EXERCISE BRIEF: Of the records that follow, copy only the lines from the line containing "black padlock: 10 -> 6" to the line containing "red plate: 5 -> 4", both included, exactly as written.

RECORD SET:
- Opening Delimiter -

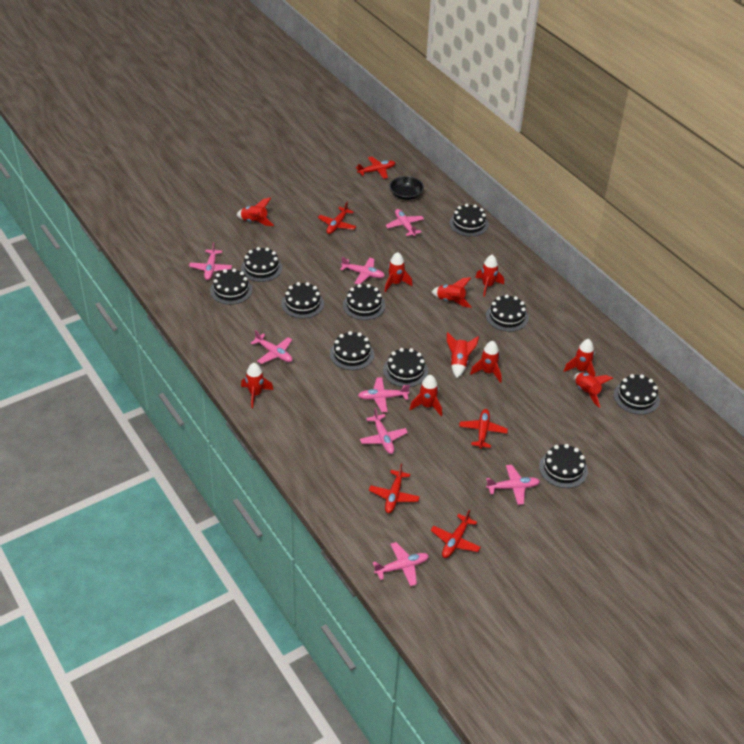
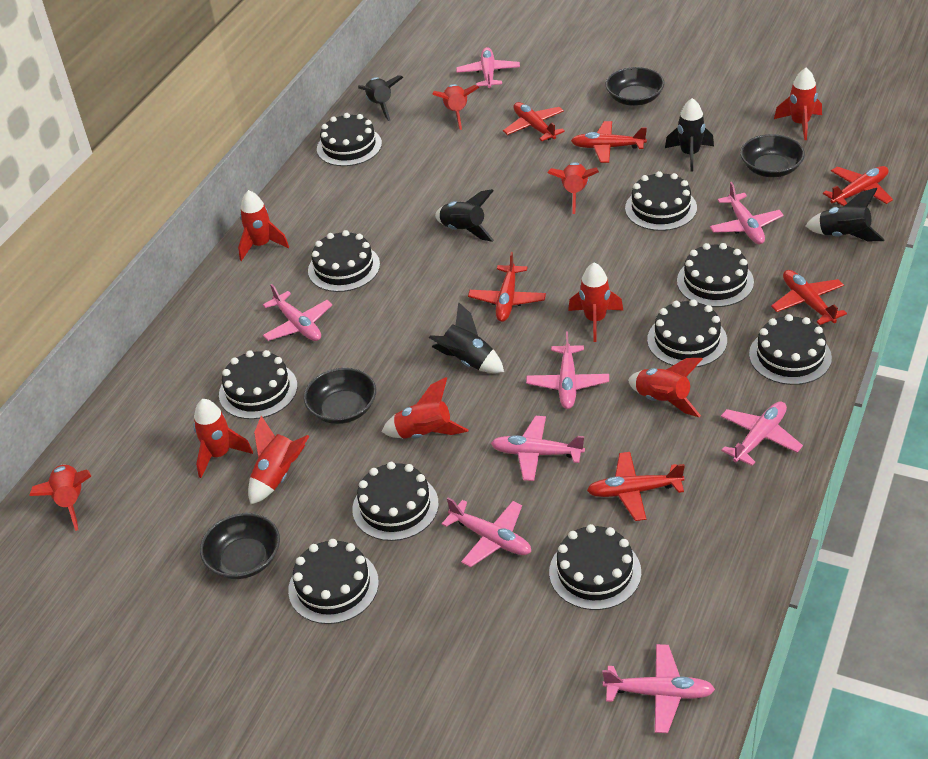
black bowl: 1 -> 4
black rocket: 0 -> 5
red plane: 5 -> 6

- Closing Delimiter -
- Opening Delimiter -

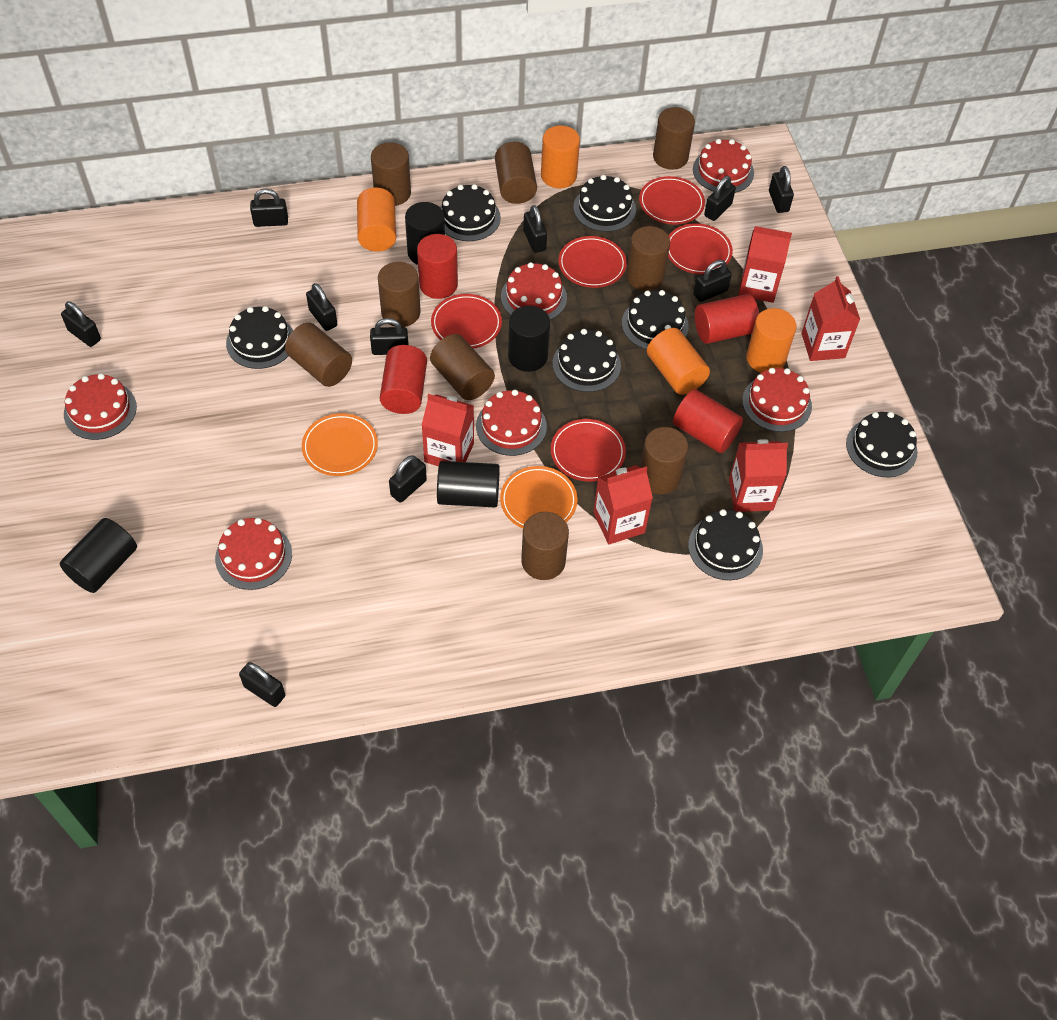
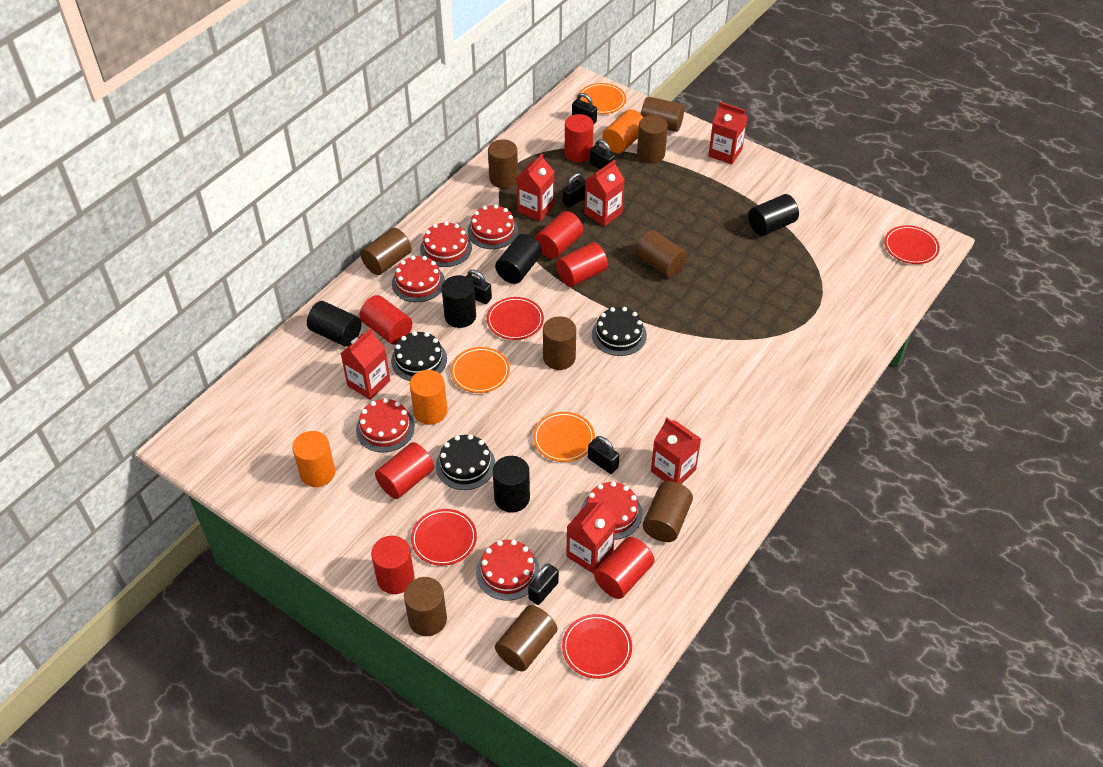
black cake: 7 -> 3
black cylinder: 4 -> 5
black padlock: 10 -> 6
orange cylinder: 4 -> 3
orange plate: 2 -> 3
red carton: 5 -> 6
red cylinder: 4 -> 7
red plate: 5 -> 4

- Closing Delimiter -

EXERCISE RESULT:
black padlock: 10 -> 6
orange cylinder: 4 -> 3
orange plate: 2 -> 3
red carton: 5 -> 6
red cylinder: 4 -> 7
red plate: 5 -> 4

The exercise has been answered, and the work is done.